Work instruction:
Retype the entries below without any change.

****

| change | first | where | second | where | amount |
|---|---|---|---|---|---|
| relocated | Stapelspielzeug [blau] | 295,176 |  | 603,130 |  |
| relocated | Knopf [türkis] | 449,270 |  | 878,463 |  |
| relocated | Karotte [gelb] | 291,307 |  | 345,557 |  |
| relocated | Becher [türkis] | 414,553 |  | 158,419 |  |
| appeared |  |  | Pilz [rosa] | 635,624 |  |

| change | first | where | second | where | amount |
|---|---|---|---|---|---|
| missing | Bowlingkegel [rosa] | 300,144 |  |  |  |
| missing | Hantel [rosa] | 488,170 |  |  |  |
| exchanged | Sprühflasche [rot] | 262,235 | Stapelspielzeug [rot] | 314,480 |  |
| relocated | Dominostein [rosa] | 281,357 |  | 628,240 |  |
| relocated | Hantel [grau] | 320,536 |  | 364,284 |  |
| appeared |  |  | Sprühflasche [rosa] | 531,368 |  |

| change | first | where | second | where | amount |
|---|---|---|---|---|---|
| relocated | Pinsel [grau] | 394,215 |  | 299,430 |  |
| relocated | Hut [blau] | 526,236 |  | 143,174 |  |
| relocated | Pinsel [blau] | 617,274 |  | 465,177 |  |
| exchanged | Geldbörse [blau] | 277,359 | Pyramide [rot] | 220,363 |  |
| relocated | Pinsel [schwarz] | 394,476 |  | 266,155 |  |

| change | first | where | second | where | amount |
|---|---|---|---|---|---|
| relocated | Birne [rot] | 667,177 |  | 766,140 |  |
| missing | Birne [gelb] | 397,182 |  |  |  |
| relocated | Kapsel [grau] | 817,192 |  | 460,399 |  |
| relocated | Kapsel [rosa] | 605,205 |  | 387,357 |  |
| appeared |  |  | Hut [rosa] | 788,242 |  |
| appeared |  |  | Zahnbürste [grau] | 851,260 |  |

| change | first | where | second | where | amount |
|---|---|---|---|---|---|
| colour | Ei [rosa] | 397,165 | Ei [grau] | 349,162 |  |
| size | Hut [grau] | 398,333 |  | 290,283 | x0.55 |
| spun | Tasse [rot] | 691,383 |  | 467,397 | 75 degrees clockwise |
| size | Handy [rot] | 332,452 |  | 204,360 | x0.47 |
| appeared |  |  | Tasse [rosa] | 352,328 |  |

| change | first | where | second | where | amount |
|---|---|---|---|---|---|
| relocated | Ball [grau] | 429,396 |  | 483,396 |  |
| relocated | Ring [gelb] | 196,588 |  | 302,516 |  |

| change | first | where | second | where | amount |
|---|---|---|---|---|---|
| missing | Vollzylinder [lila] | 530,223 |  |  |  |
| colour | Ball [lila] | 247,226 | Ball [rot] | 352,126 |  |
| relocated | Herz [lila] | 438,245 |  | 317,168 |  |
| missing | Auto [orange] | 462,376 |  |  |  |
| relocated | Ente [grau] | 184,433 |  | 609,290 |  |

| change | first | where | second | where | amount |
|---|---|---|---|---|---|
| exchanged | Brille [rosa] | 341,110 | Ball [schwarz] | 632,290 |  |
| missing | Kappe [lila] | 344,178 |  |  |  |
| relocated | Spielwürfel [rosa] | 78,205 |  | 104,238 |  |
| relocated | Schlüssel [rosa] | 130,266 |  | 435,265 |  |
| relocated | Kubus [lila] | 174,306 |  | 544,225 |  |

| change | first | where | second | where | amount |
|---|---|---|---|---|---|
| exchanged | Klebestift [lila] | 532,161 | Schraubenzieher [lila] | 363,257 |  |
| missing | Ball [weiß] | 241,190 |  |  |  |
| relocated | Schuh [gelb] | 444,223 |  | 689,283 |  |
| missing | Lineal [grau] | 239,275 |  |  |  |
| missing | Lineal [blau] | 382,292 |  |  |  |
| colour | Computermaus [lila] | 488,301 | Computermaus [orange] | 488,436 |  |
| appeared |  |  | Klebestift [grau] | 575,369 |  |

****

Response box:
| change | first | where | second | where | amount |
|---|---|---|---|---|---|
| relocated | Stapelspielzeug [blau] | 295,176 |  | 603,130 |  |
| relocated | Knopf [türkis] | 449,270 |  | 878,463 |  |
| relocated | Karotte [gelb] | 291,307 |  | 345,557 |  |
| relocated | Becher [türkis] | 414,553 |  | 158,419 |  |
| appeared |  |  | Pilz [rosa] | 635,624 |  |

| change | first | where | second | where | amount |
|---|---|---|---|---|---|
| missing | Bowlingkegel [rosa] | 300,144 |  |  |  |
| missing | Hantel [rosa] | 488,170 |  |  |  |
| exchanged | Sprühflasche [rot] | 262,235 | Stapelspielzeug [rot] | 314,480 |  |
| relocated | Dominostein [rosa] | 281,357 |  | 628,240 |  |
| relocated | Hantel [grau] | 320,536 |  | 364,284 |  |
| appeared |  |  | Sprühflasche [rosa] | 531,368 |  |

| change | first | where | second | where | amount |
|---|---|---|---|---|---|
| relocated | Pinsel [grau] | 394,215 |  | 299,430 |  |
| relocated | Hut [blau] | 526,236 |  | 143,174 |  |
| relocated | Pinsel [blau] | 617,274 |  | 465,177 |  |
| exchanged | Geldbörse [blau] | 277,359 | Pyramide [rot] | 220,363 |  |
| relocated | Pinsel [schwarz] | 394,476 |  | 266,155 |  |

| change | first | where | second | where | amount |
|---|---|---|---|---|---|
| relocated | Birne [rot] | 667,177 |  | 766,140 |  |
| missing | Birne [gelb] | 397,182 |  |  |  |
| relocated | Kapsel [grau] | 817,192 |  | 460,399 |  |
| relocated | Kapsel [rosa] | 605,205 |  | 387,357 |  |
| appeared |  |  | Hut [rosa] | 788,242 |  |
| appeared |  |  | Zahnbürste [grau] | 851,260 |  |

| change | first | where | second | where | amount |
|---|---|---|---|---|---|
| colour | Ei [rosa] | 397,165 | Ei [grau] | 349,162 |  |
| size | Hut [grau] | 398,333 |  | 290,283 | x0.55 |
| spun | Tasse [rot] | 691,383 |  | 467,397 | 75 degrees clockwise |
| size | Handy [rot] | 332,452 |  | 204,360 | x0.47 |
| appeared |  |  | Tasse [rosa] | 352,328 |  |

| change | first | where | second | where | amount |
|---|---|---|---|---|---|
| relocated | Ball [grau] | 429,396 |  | 483,396 |  |
| relocated | Ring [gelb] | 196,588 |  | 302,516 |  |

| change | first | where | second | where | amount |
|---|---|---|---|---|---|
| missing | Vollzylinder [lila] | 530,223 |  |  |  |
| colour | Ball [lila] | 247,226 | Ball [rot] | 352,126 |  |
| relocated | Herz [lila] | 438,245 |  | 317,168 |  |
| missing | Auto [orange] | 462,376 |  |  |  |
| relocated | Ente [grau] | 184,433 |  | 609,290 |  |

| change | first | where | second | where | amount |
|---|---|---|---|---|---|
| exchanged | Brille [rosa] | 341,110 | Ball [schwarz] | 632,290 |  |
| missing | Kappe [lila] | 344,178 |  |  |  |
| relocated | Spielwürfel [rosa] | 78,205 |  | 104,238 |  |
| relocated | Schlüssel [rosa] | 130,266 |  | 435,265 |  |
| relocated | Kubus [lila] | 174,306 |  | 544,225 |  |

| change | first | where | second | where | amount |
|---|---|---|---|---|---|
| exchanged | Klebestift [lila] | 532,161 | Schraubenzieher [lila] | 363,257 |  |
| missing | Ball [weiß] | 241,190 |  |  |  |
| relocated | Schuh [gelb] | 444,223 |  | 689,283 |  |
| missing | Lineal [grau] | 239,275 |  |  |  |
| missing | Lineal [blau] | 382,292 |  |  |  |
| colour | Computermaus [lila] | 488,301 | Computermaus [orange] | 488,436 |  |
| appeared |  |  | Klebestift [grau] | 575,369 |  |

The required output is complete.